## Dataset extract
-- -- --

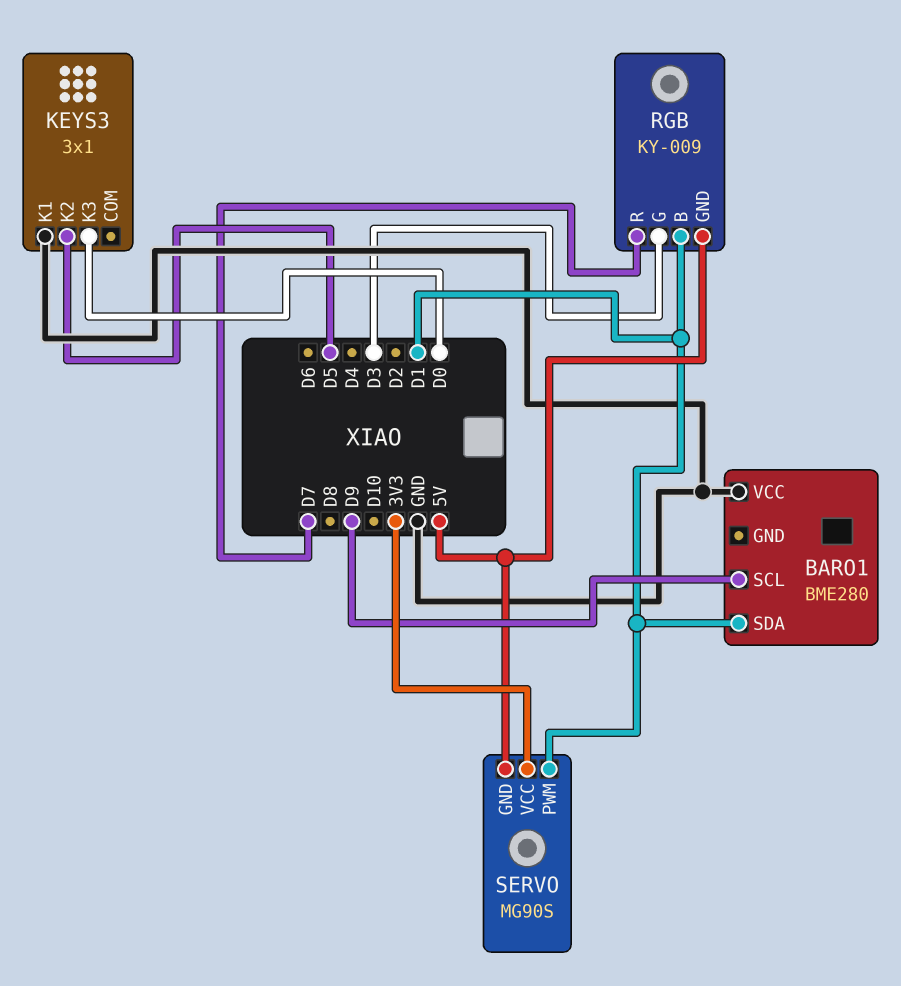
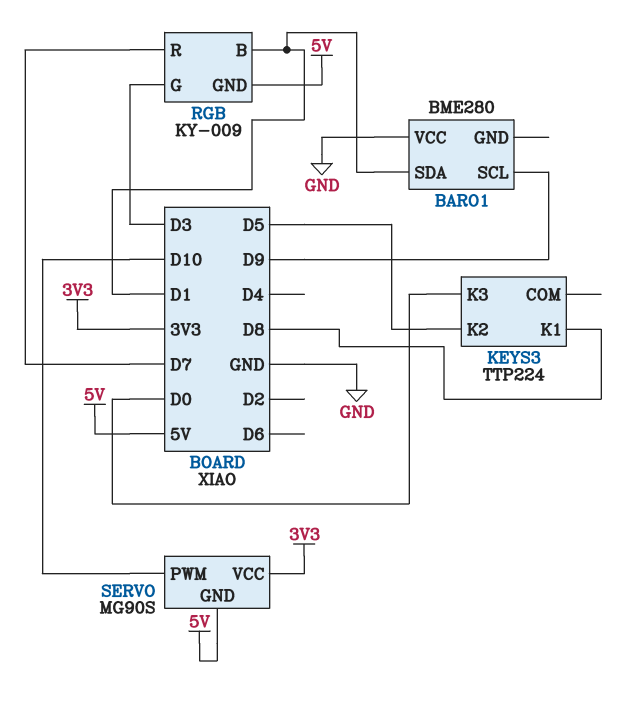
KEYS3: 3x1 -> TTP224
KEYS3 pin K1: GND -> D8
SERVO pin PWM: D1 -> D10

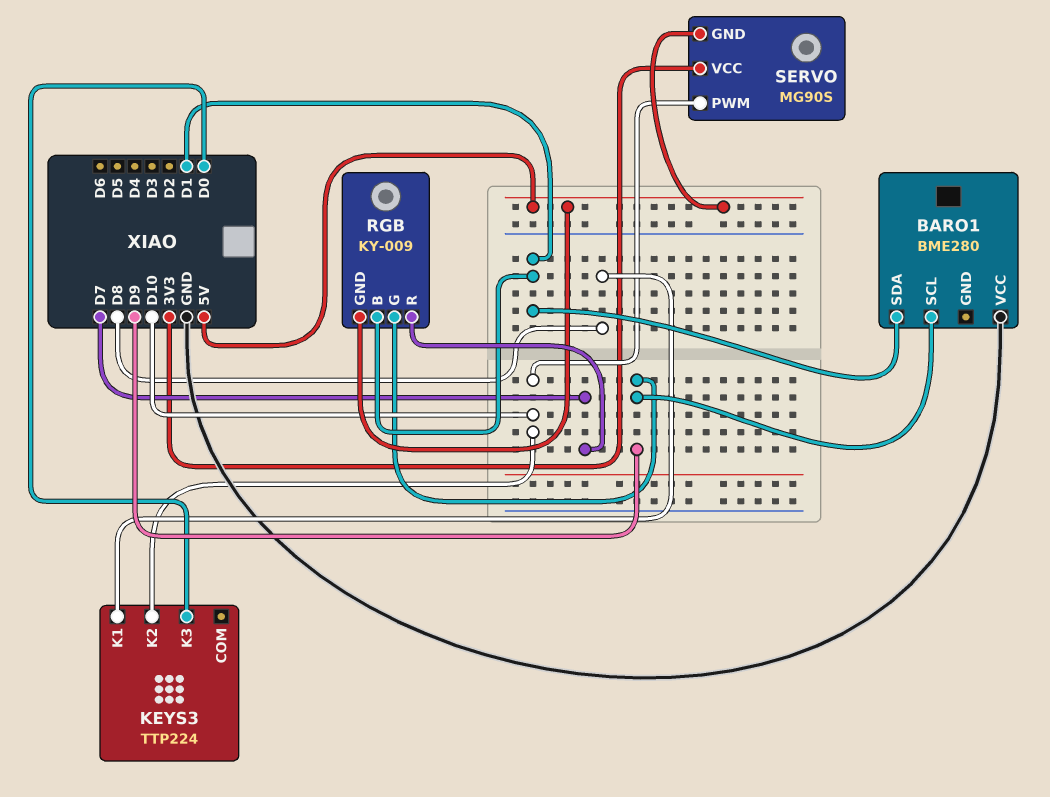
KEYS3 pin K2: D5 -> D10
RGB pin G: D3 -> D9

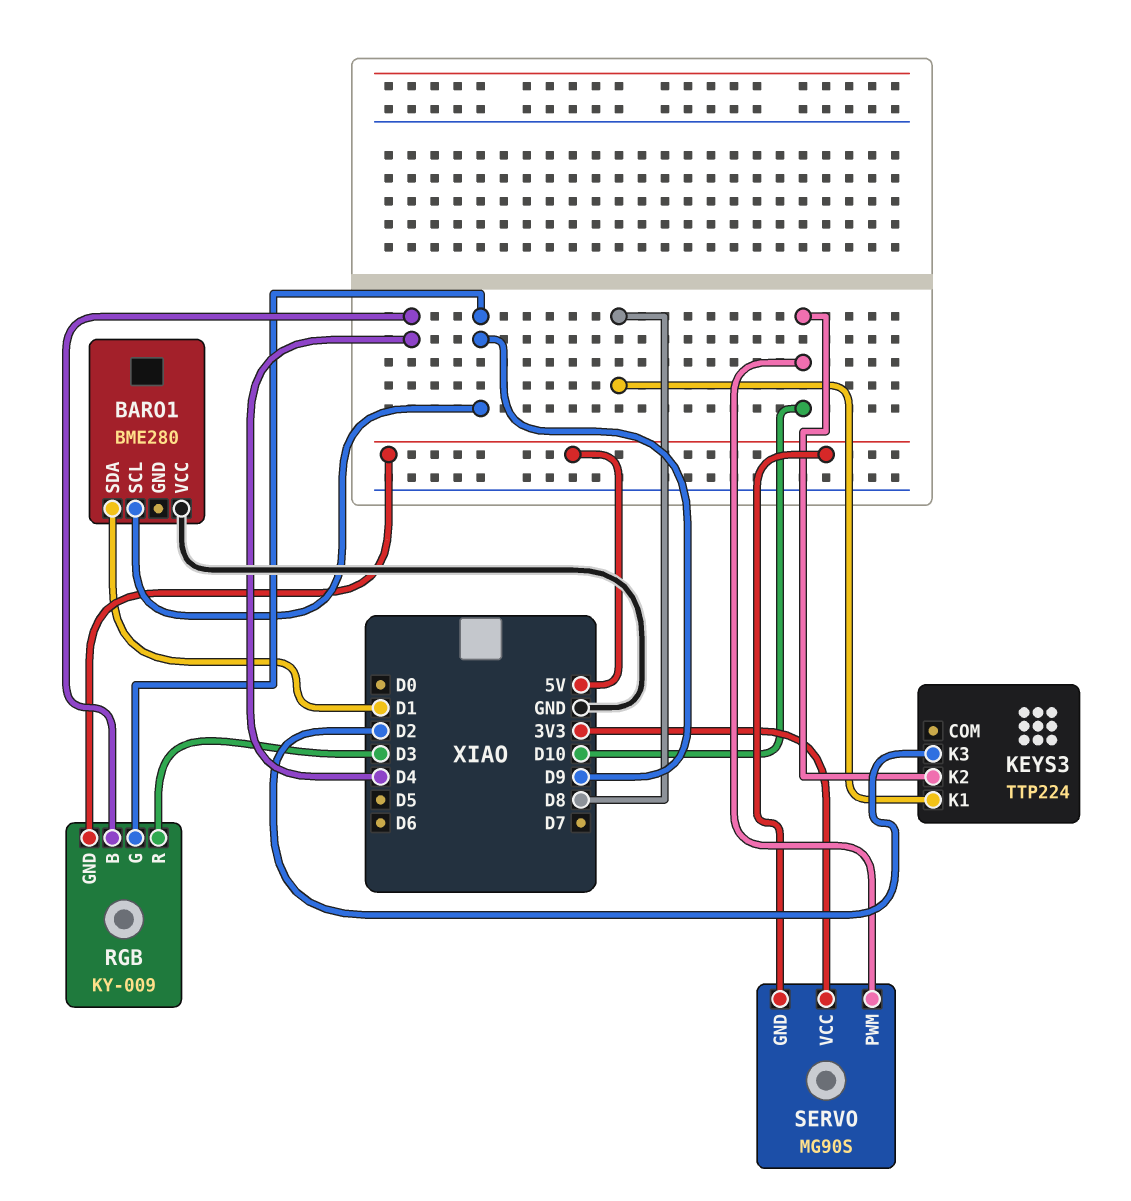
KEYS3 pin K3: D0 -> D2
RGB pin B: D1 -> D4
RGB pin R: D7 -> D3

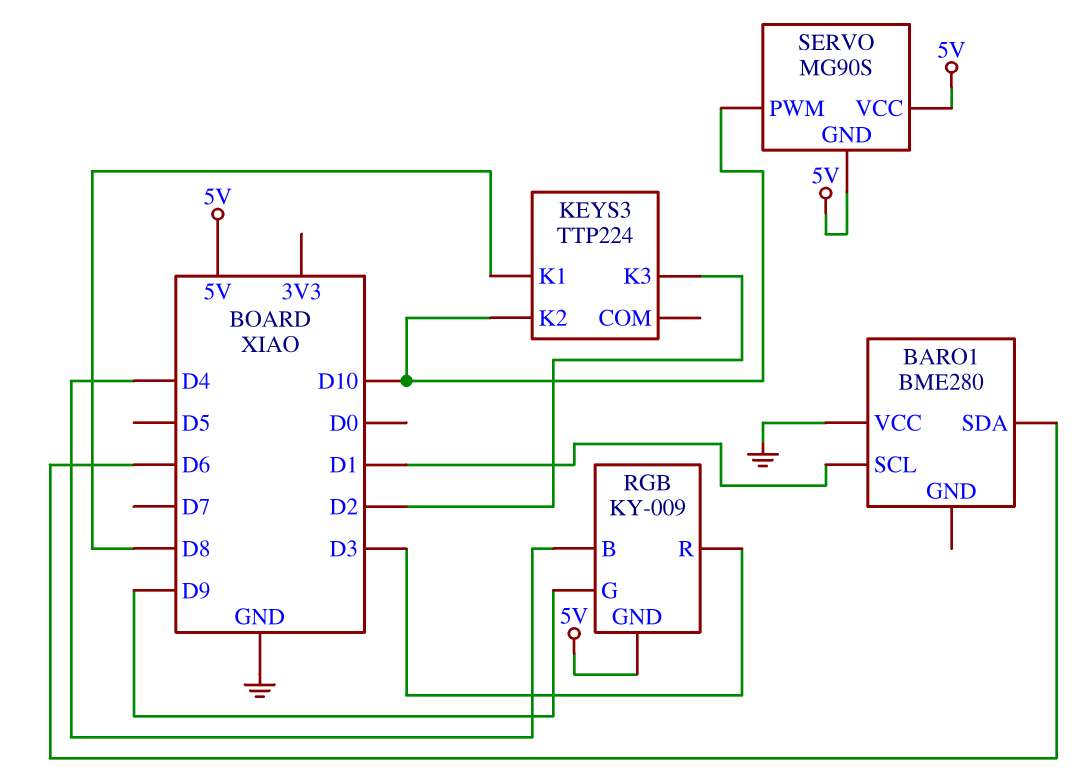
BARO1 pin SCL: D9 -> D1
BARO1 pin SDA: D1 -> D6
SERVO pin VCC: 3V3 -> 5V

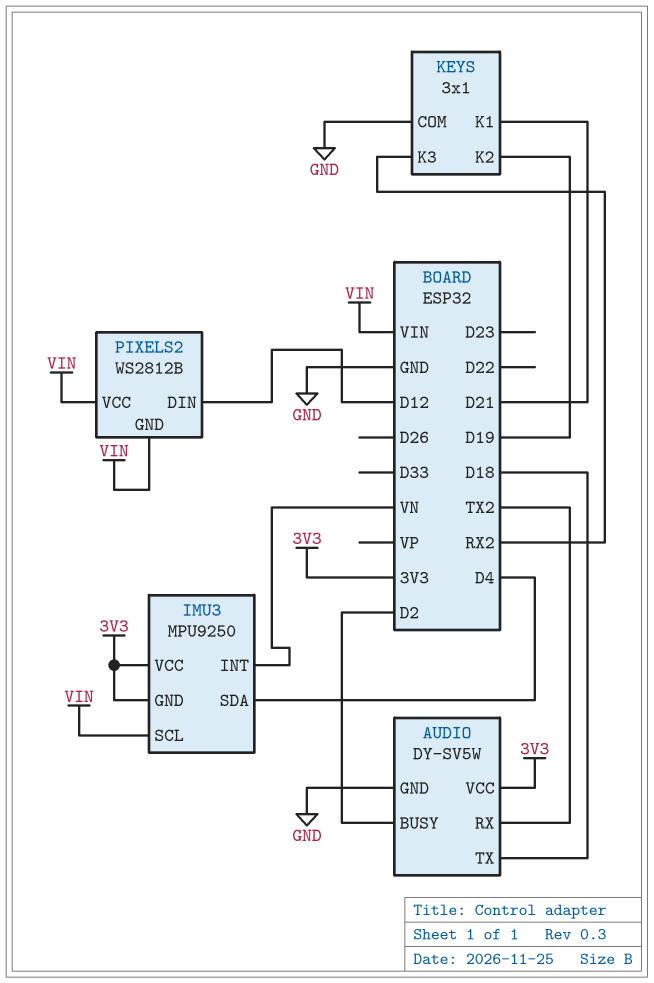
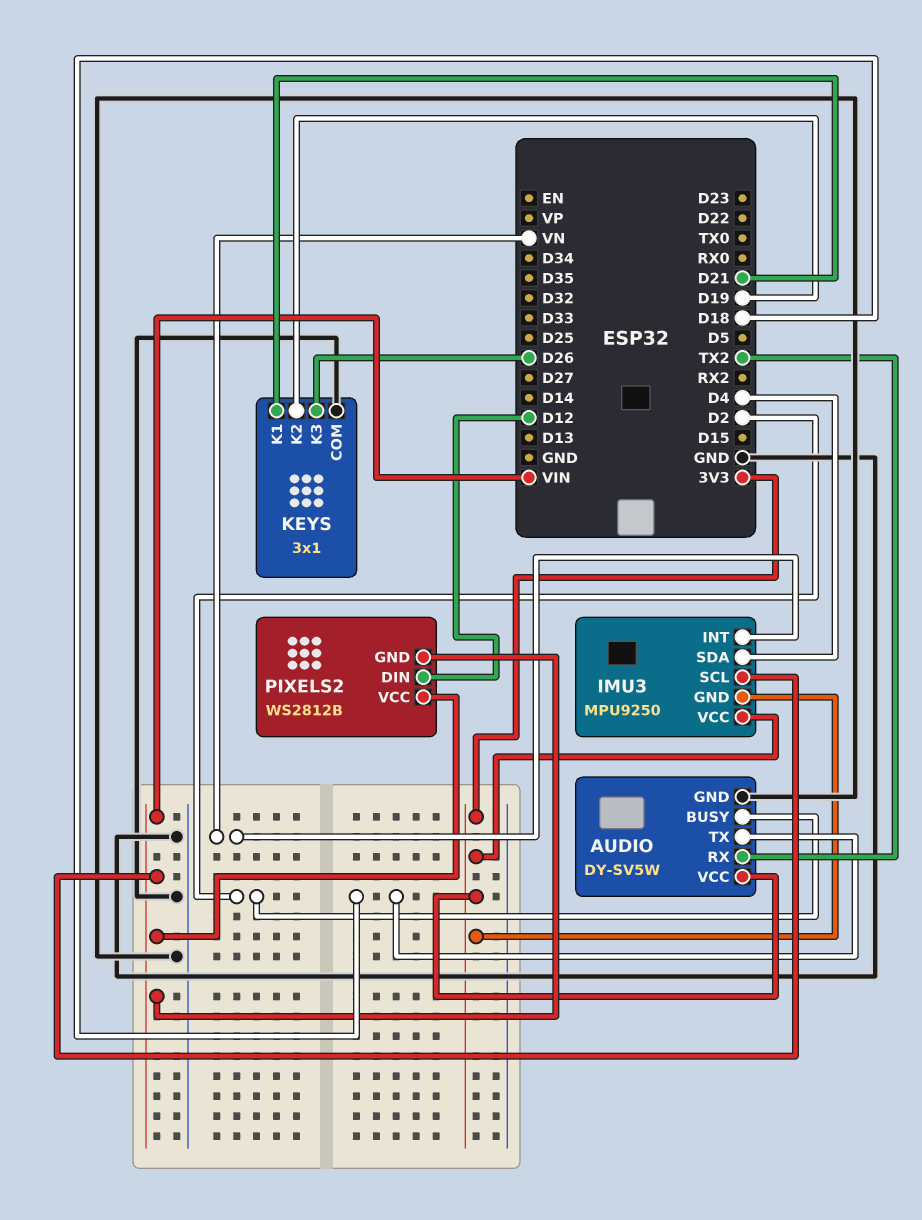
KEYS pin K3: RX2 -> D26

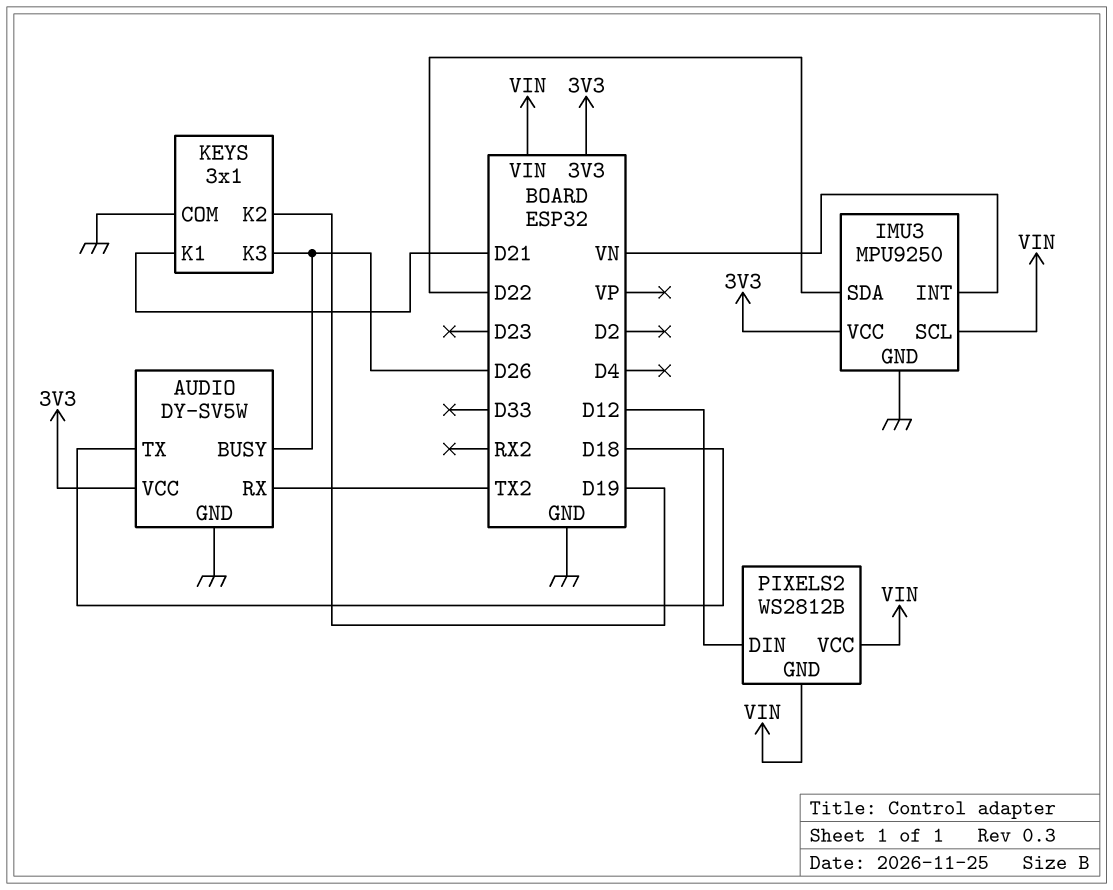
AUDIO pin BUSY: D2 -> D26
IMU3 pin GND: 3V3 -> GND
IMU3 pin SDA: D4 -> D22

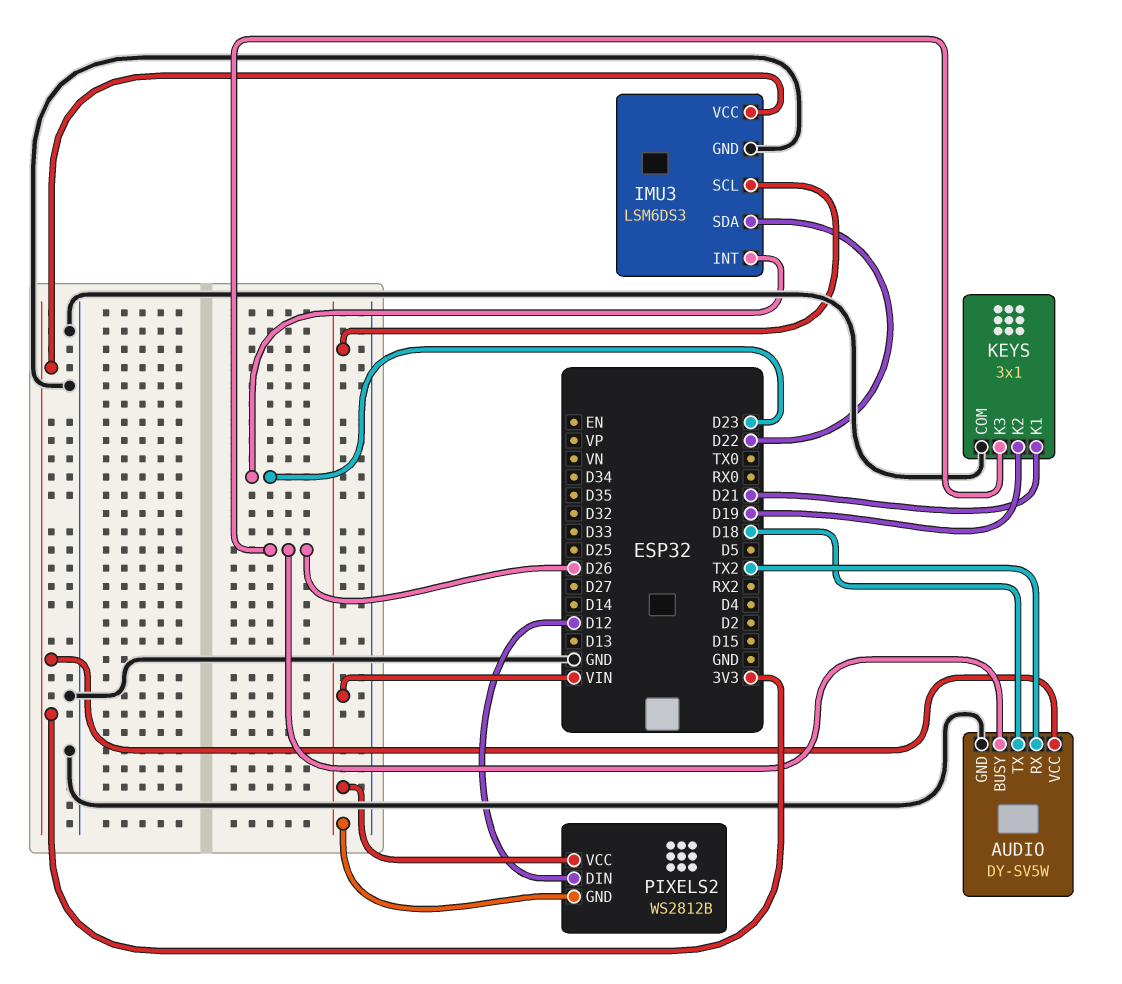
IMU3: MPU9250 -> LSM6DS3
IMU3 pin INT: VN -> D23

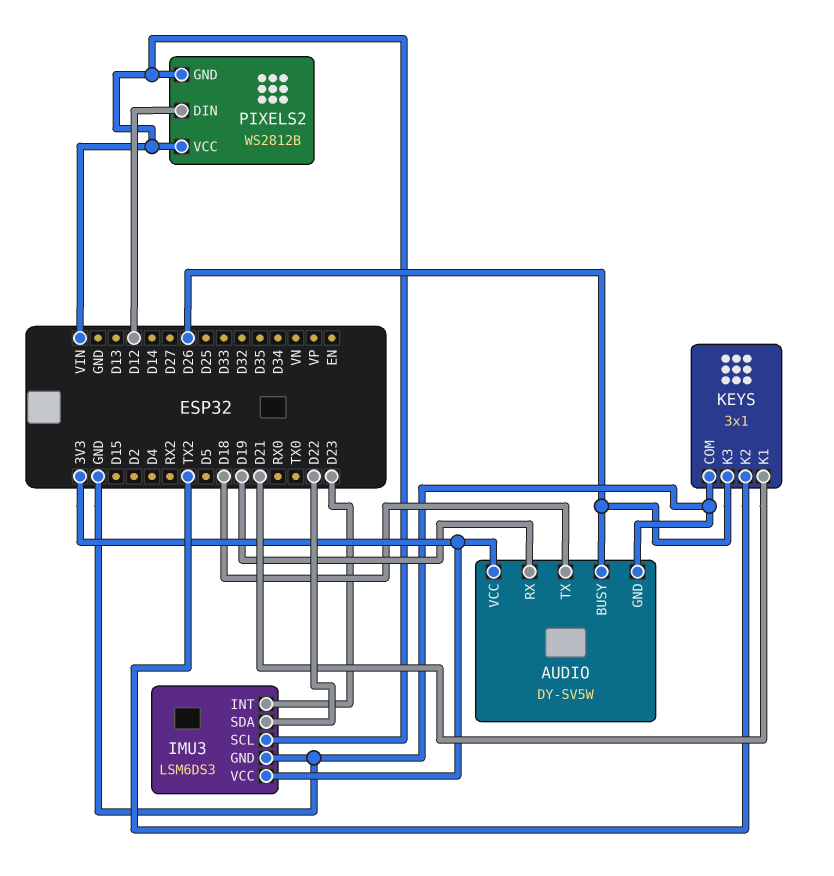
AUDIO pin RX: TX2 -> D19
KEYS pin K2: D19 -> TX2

-- -- --

## What you have to do
Scan the records for the word "SERVO" and copy every line where it is found.

## Answer to the problem
SERVO pin PWM: D1 -> D10
SERVO pin VCC: 3V3 -> 5V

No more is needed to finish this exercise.